TASK GOAL - Every record below must be returned word for word, with the pictures left out.

INPUT -
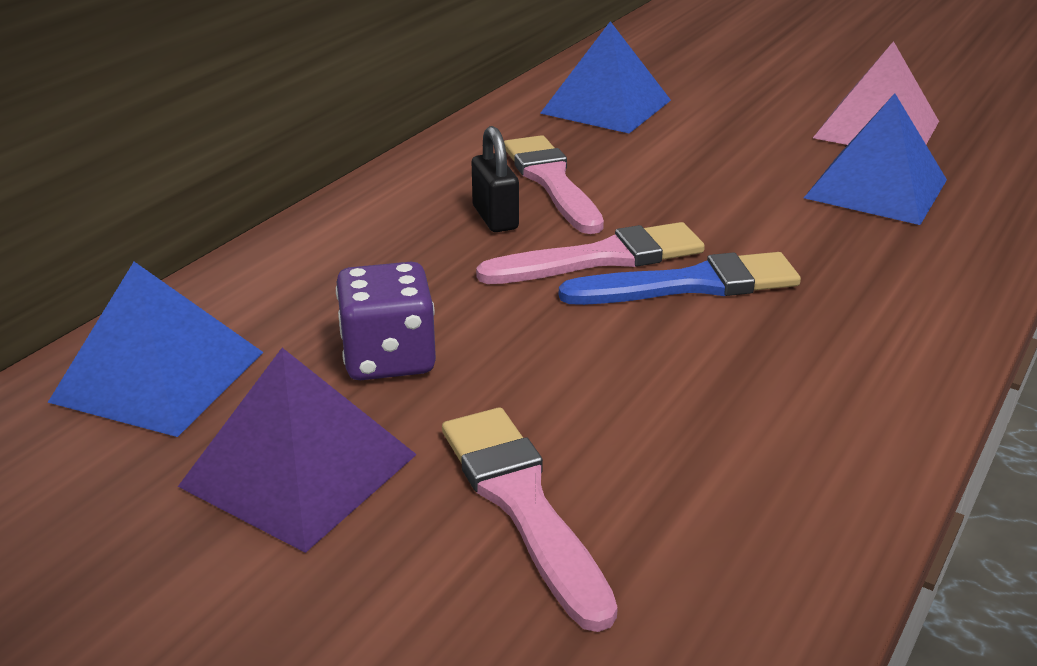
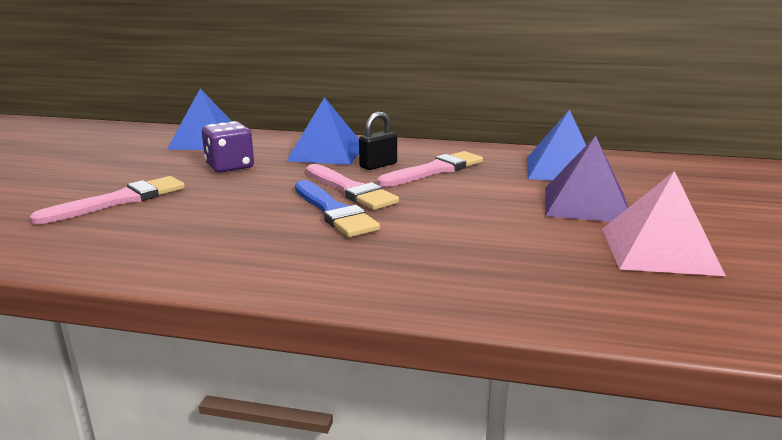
camera: 70 degrees right, 10 degrees down
(299, 470) = (145, 167): purple pyramid -> purple pyramid (586, 204)
(876, 188) = (533, 255): blue pyramid -> blue pyramid (327, 153)

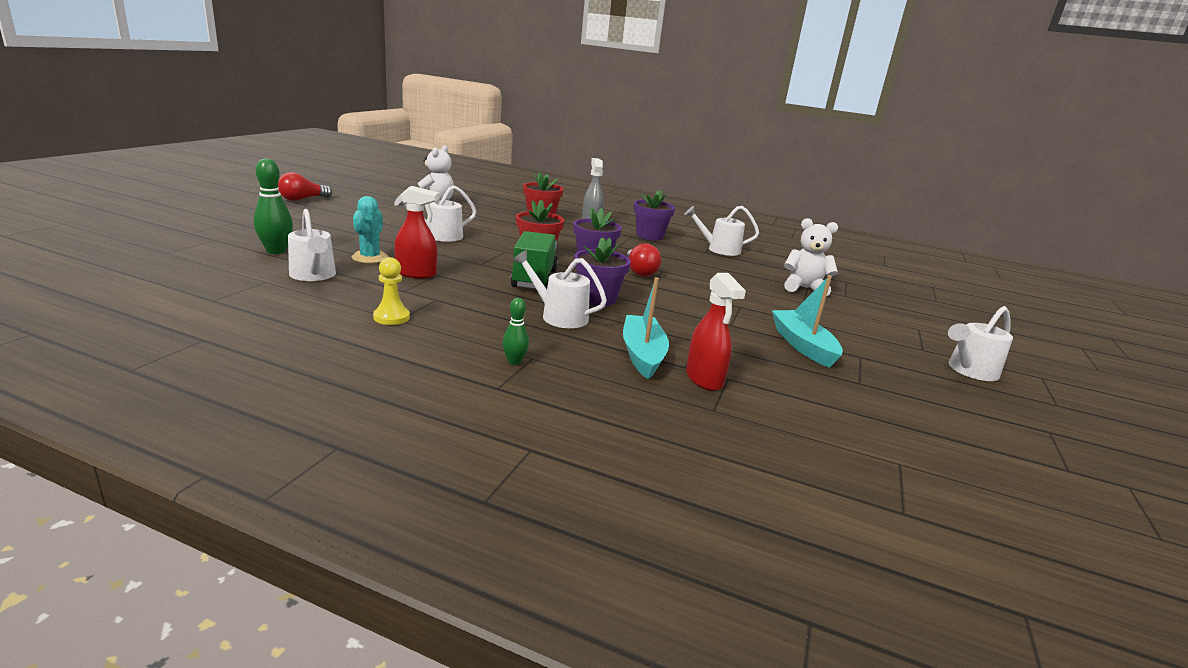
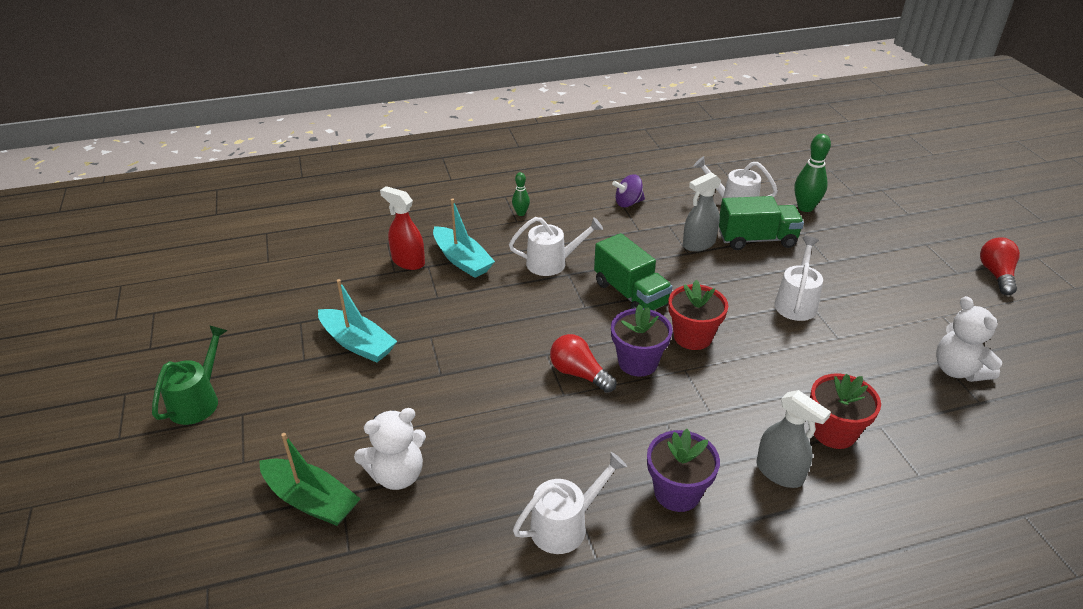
camera: 145 degrees right, 15 degrees up
(370, 258) = (756, 239): turquoise cactus -> green truck
(391, 317) = (628, 203): yellow pawn -> purple spinning top
(416, 274) = (698, 244): red spray bottle -> grey spray bottle
(597, 299) = (556, 301): purple flower pot -> none
(866, 300) = (311, 500): none -> green boat
(969, 371) = (198, 400): white watering can -> green watering can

REPLY TO THE EXERCISE -
camera: 70 degrees right, 10 degrees down
(299, 470) = (145, 167): purple pyramid -> purple pyramid (586, 204)
(876, 188) = (533, 255): blue pyramid -> blue pyramid (327, 153)

camera: 145 degrees right, 15 degrees up
(370, 258) = (756, 239): turquoise cactus -> green truck
(391, 317) = (628, 203): yellow pawn -> purple spinning top
(416, 274) = (698, 244): red spray bottle -> grey spray bottle
(597, 299) = (556, 301): purple flower pot -> none
(866, 300) = (311, 500): none -> green boat
(969, 371) = (198, 400): white watering can -> green watering can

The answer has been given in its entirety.